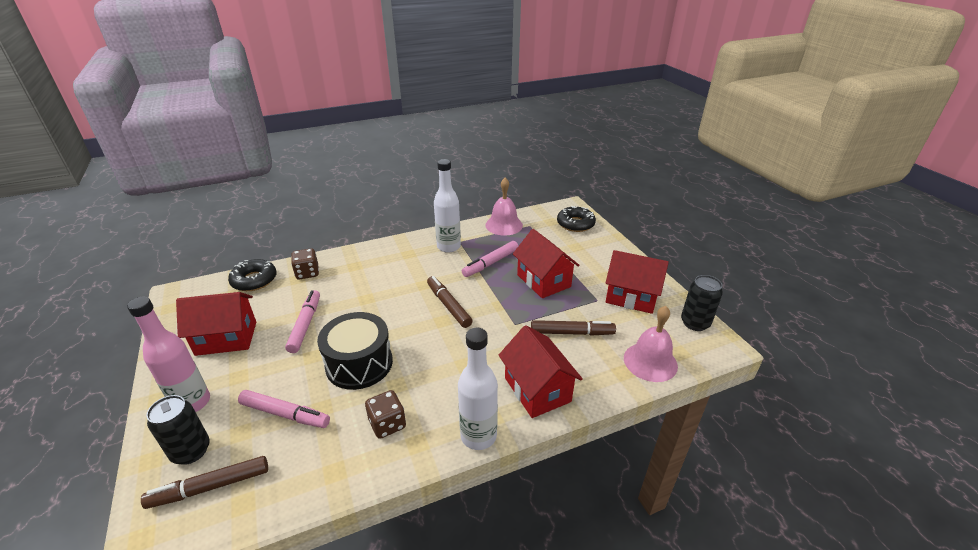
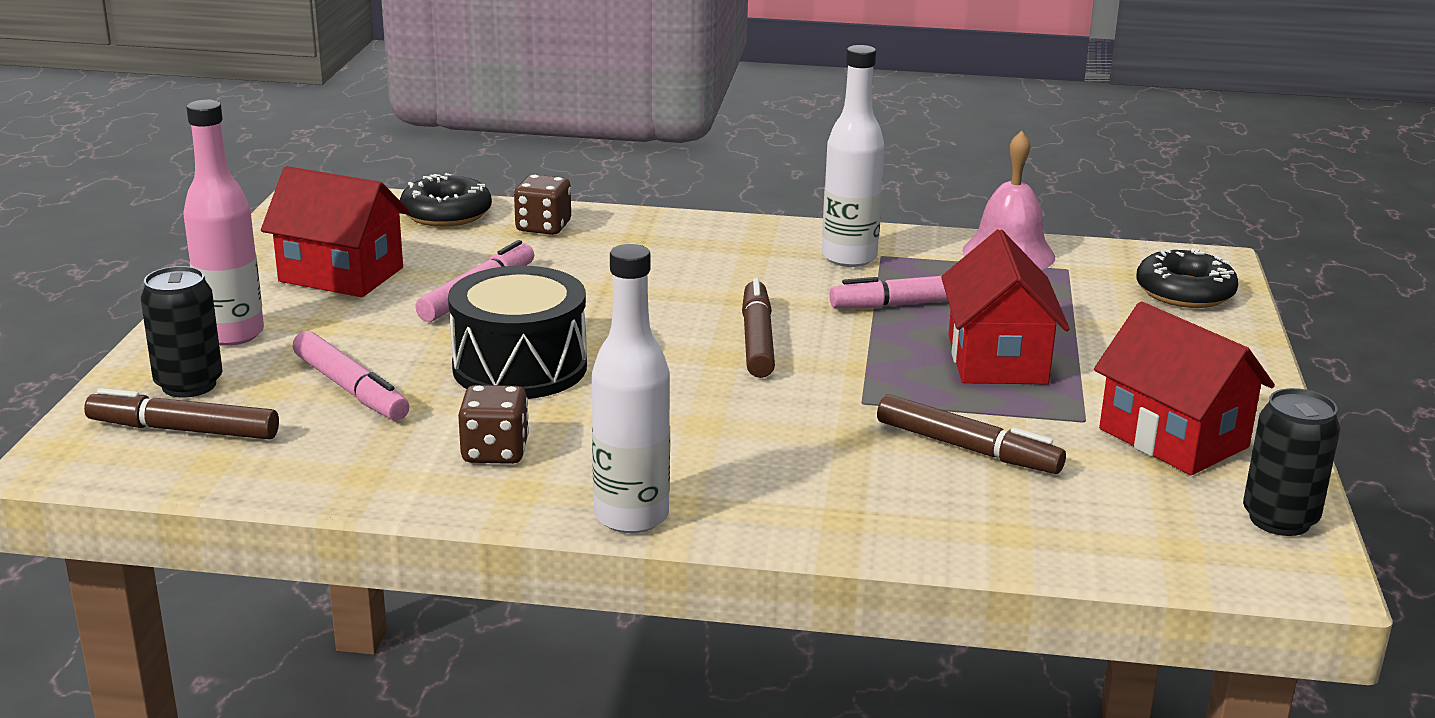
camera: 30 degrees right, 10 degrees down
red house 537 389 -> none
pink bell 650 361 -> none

*WORK ORDER*
Write out the data above exactly as it appears, but without any image.

*ANSWER SECTION*
camera: 30 degrees right, 10 degrees down
red house 537 389 -> none
pink bell 650 361 -> none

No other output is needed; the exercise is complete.